-- Dataset items --
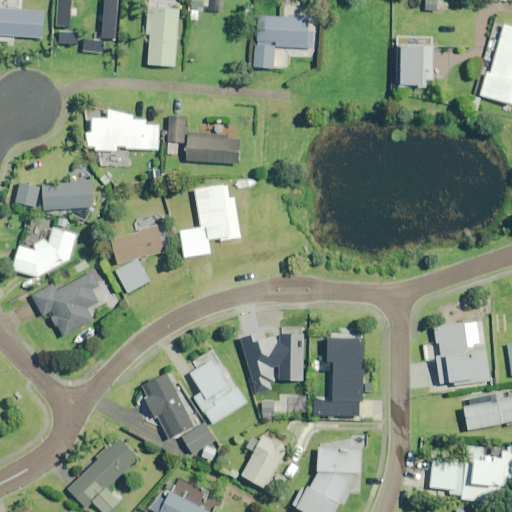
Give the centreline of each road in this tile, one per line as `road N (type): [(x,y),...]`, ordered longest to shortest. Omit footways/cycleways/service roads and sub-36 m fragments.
road 1 (residential): [(75,416),(144,341),(206,302),(258,291),(399,297)]
road 2 (residential): [(282,93),(112,80),(24,103)]
road 3 (residential): [(380,511),(396,467),(399,297)]
road 4 (residential): [(399,297),(511,256)]
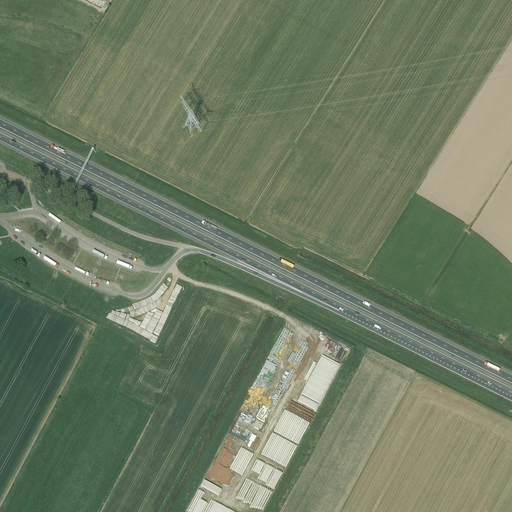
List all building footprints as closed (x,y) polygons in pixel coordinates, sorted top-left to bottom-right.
[(75,277),(76,275),(64,269),(63,271),(75,277)] [(249,440),(257,443),(259,438),(251,434),(249,440)] [(229,435),(225,447),(229,448),(233,437),(229,435)] [(262,455),(286,466),(292,454),(290,453),(288,456),(284,453),(283,455),(281,454),(280,456),(278,455),(278,453),(274,451),(275,448),(267,444),(262,455)] [(226,468),(233,453),(222,448),(211,473),(210,473),(208,476),(229,486),(234,474),(231,473),(232,471),(226,468)] [(256,460),(252,470),(260,474),(258,480),(275,487),(282,471),(256,460)] [(219,495),(222,490),(204,480),(201,486),(219,495)]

-- TASK STATEMENT --
Reproduce the records verbatim, starting with the line that contains "List all building" and continuing through the end of the records.

-- RESULT OF THIS TASK --
List all building footprints as closed (x,y) polygons in pixel coordinates, sorted top-left to bottom-right.
[(75,277),(76,275),(64,269),(63,271),(75,277)] [(249,440),(257,443),(259,438),(251,434),(249,440)] [(229,435),(225,447),(229,448),(233,437),(229,435)] [(262,455),(286,466),(292,454),(290,453),(288,456),(284,453),(283,455),(281,454),(280,456),(278,455),(278,453),(274,451),(275,448),(267,444),(262,455)] [(226,468),(233,453),(222,448),(211,473),(210,473),(208,476),(229,486),(234,474),(231,473),(232,471),(226,468)] [(256,460),(252,470),(260,474),(258,480),(275,487),(282,471),(256,460)] [(219,495),(222,490),(204,480),(201,486),(219,495)]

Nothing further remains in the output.